_What you need to do:_
An exact copy of all the entries is needed, with no images in it.
====== Dataset entries ======
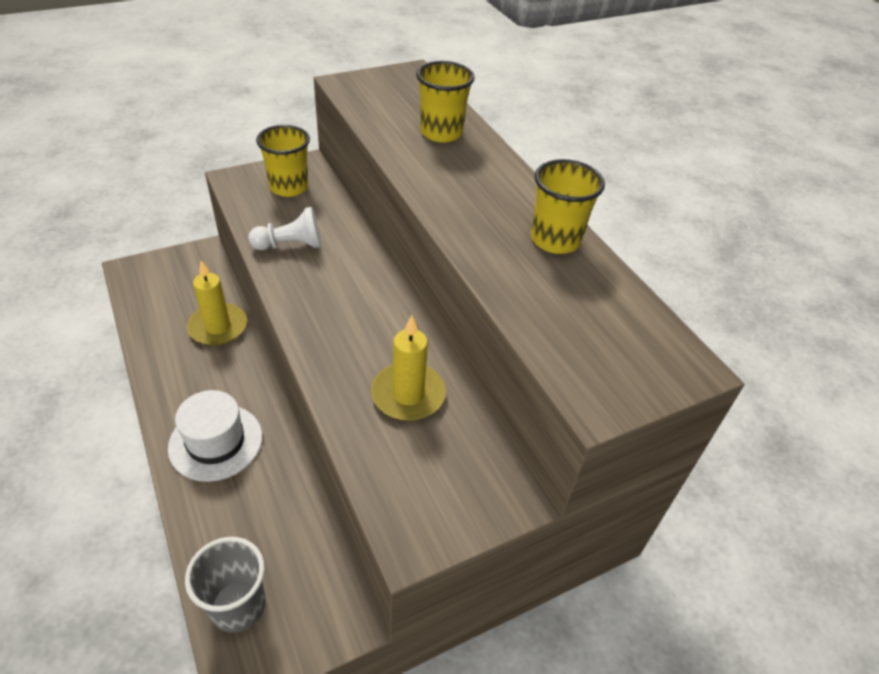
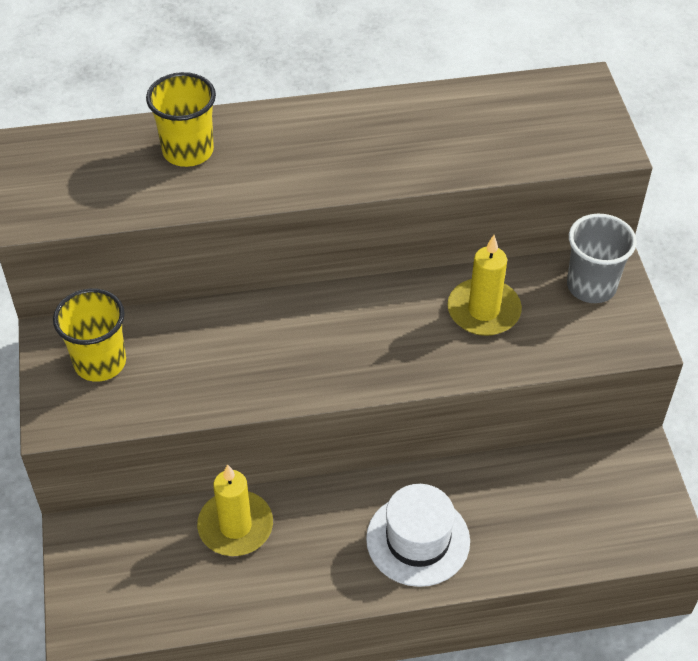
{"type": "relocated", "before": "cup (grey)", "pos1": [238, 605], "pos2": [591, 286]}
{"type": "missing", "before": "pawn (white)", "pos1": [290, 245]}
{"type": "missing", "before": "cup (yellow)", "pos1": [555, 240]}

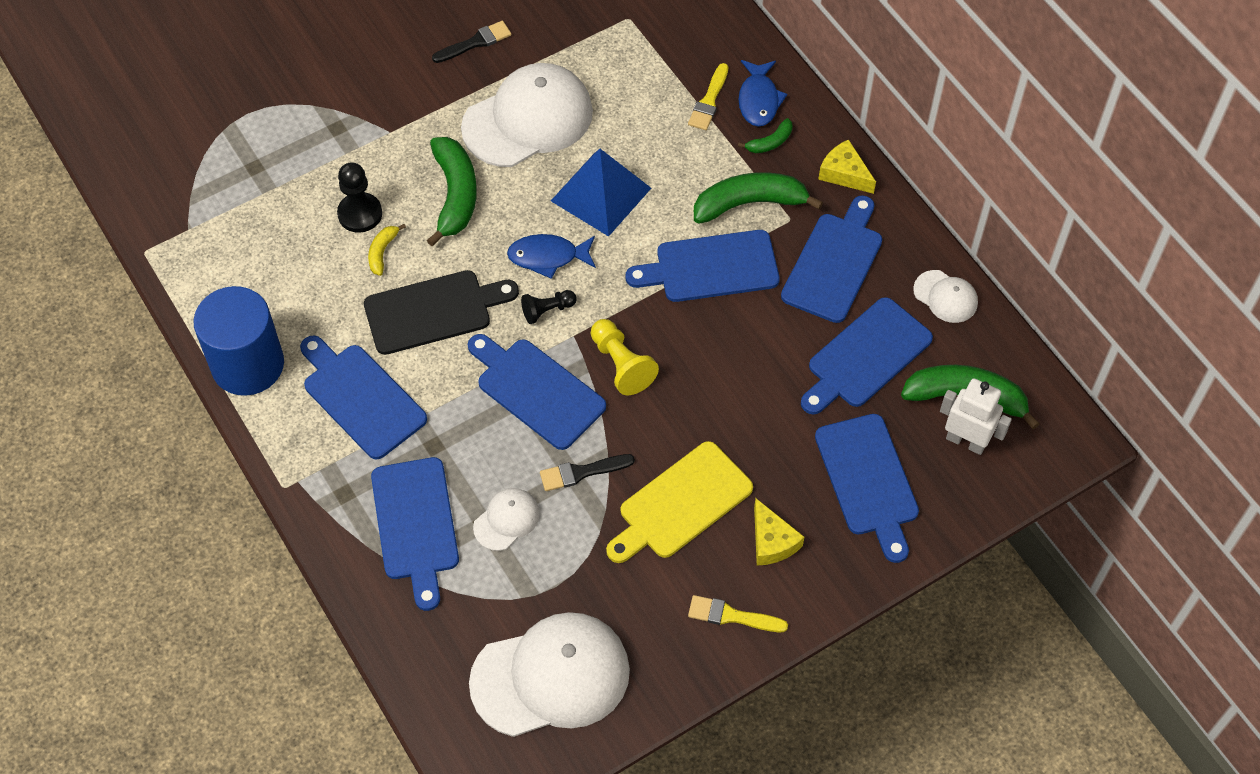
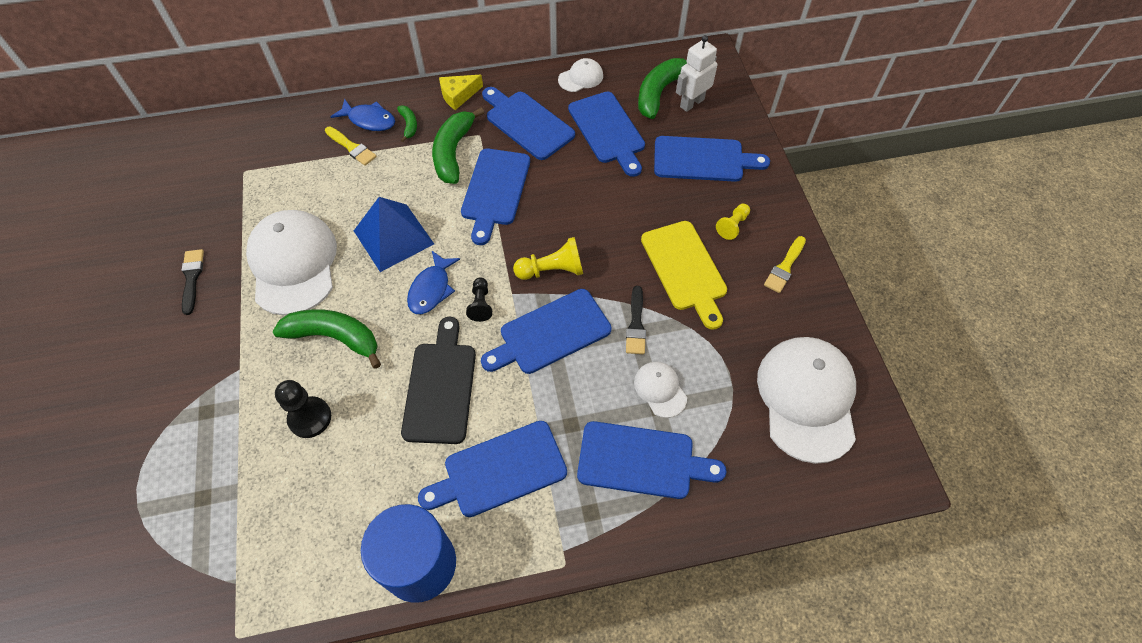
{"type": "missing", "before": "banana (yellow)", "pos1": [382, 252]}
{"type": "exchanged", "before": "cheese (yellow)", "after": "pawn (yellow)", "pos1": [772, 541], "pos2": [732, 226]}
======
_The answer:_
{"type": "relocated", "before": "cup (grey)", "pos1": [238, 605], "pos2": [591, 286]}
{"type": "missing", "before": "pawn (white)", "pos1": [290, 245]}
{"type": "missing", "before": "cup (yellow)", "pos1": [555, 240]}

{"type": "missing", "before": "banana (yellow)", "pos1": [382, 252]}
{"type": "exchanged", "before": "cheese (yellow)", "after": "pawn (yellow)", "pos1": [772, 541], "pos2": [732, 226]}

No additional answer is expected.